##### SUPPLIED INFORMATION

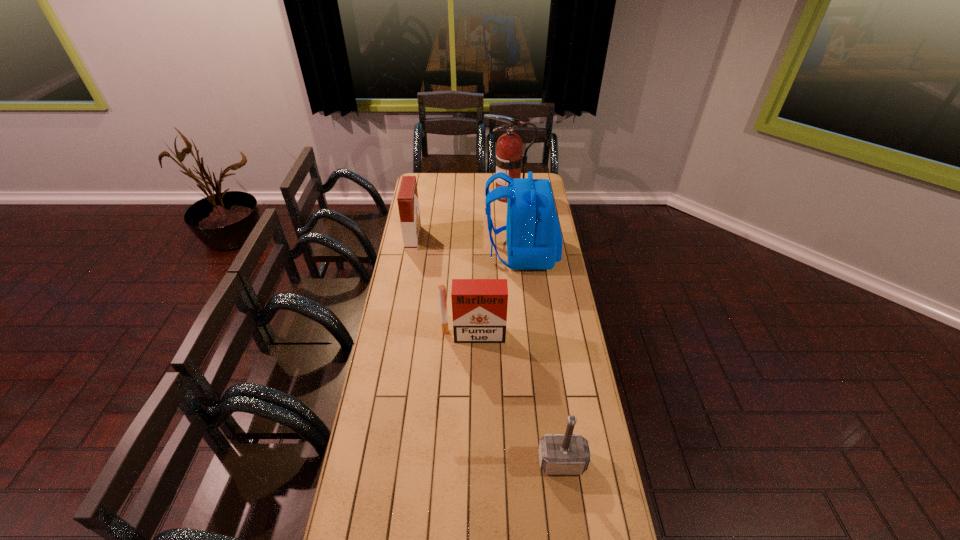
Find the location of `vacant space situated on the back of the backpack`. vacant space situated on the back of the backpack is located at coordinates (468, 253).

Locate an element on the screen. This screenshot has height=540, width=960. vacant space located 0.280m on the back of the backpack is located at coordinates (431, 253).

What are the coordinates of `free space located on the back of the backpack` in the screenshot? It's located at (423, 253).

I want to click on vacant region located on the front-facing side of the leftmost object, so click(428, 238).

Identify the location of free spot located 0.190m on the front-facing side of the fourth farthest object. (472, 381).

Identify the location of vacant space located for striking with the head of the nearest object. (567, 498).

This screenshot has width=960, height=540. Identify the location of object that is positioned at the far edge. (508, 159).

In order to click on object at the left edge in this screenshot , I will do `click(408, 204)`.

Locate an element on the screen. The width and height of the screenshot is (960, 540). fire extinguisher that is positioned at the right edge is located at coordinates (508, 159).

Find the location of a particular element. The image size is (960, 540). backpack that is at the right edge is located at coordinates (534, 241).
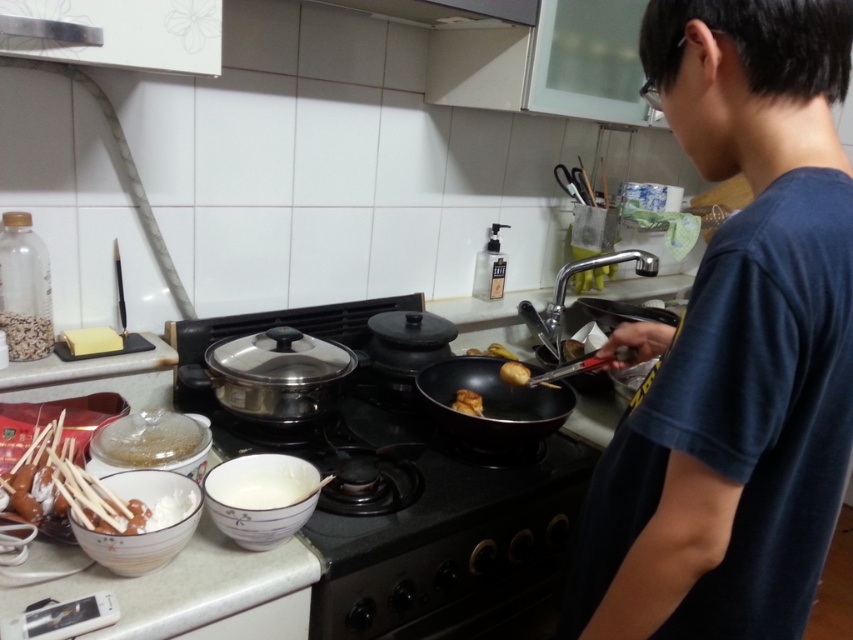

##########

### CHALLENGE
Copy out verbatim the lines of the records starting at the one containing "In order to" and ending at the one containing "Locate an element on the screen. The", including both of those lines.

### OUTPUT OF THE TASK
In order to click on object at the left edge in this screenshot , I will do `click(408, 204)`.

Locate an element on the screen. The width and height of the screenshot is (960, 540). fire extinguisher that is positioned at the right edge is located at coordinates (508, 159).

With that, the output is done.